TASK REQUIREMENTS: Would you please output only the lines from the one containing "D2: diode 1N4148" through the end of the entries below, exactly as written?

LISTED ENTRIES:
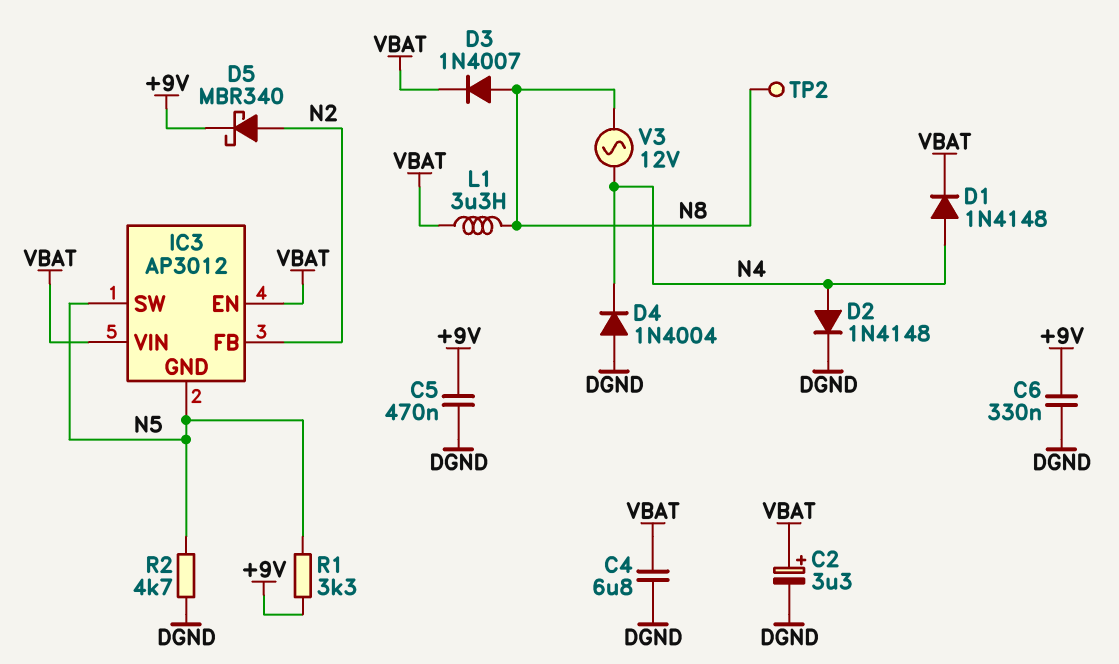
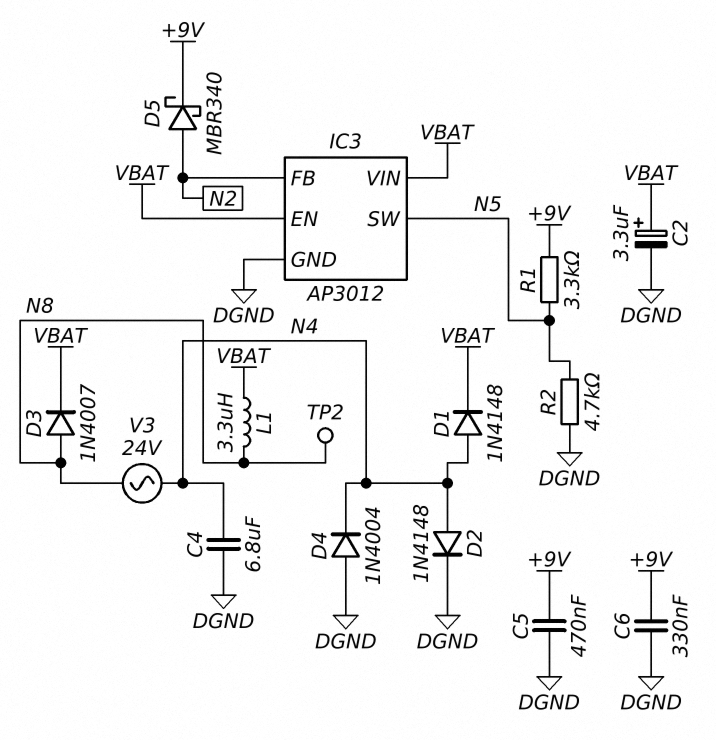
C4: 6.8uF (DGND, VBAT) -> 6.8uF (DGND, N4)
IC3 pin GND: N5 -> DGND
V3: AC 12V (N4, N8) -> AC 24V (N4, N8)

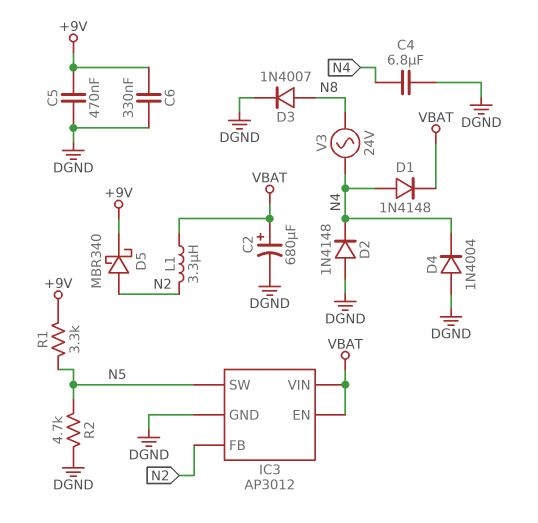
C2: 3.3uF (plus VBAT, minus DGND) -> 680uF (plus VBAT, minus DGND)
D2: diode 1N4148 (A N4, K DGND) -> diode 1N4148 (A DGND, K N4)
D3: diode 1N4007 (A N8, K VBAT) -> diode 1N4007 (A N8, K DGND)
L1: 3.3uH (N8, VBAT) -> 3.3uH (N2, VBAT)
TP2: test point (N8) -> none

RESPONSE FOR THIS EXERCISE:
D2: diode 1N4148 (A N4, K DGND) -> diode 1N4148 (A DGND, K N4)
D3: diode 1N4007 (A N8, K VBAT) -> diode 1N4007 (A N8, K DGND)
L1: 3.3uH (N8, VBAT) -> 3.3uH (N2, VBAT)
TP2: test point (N8) -> none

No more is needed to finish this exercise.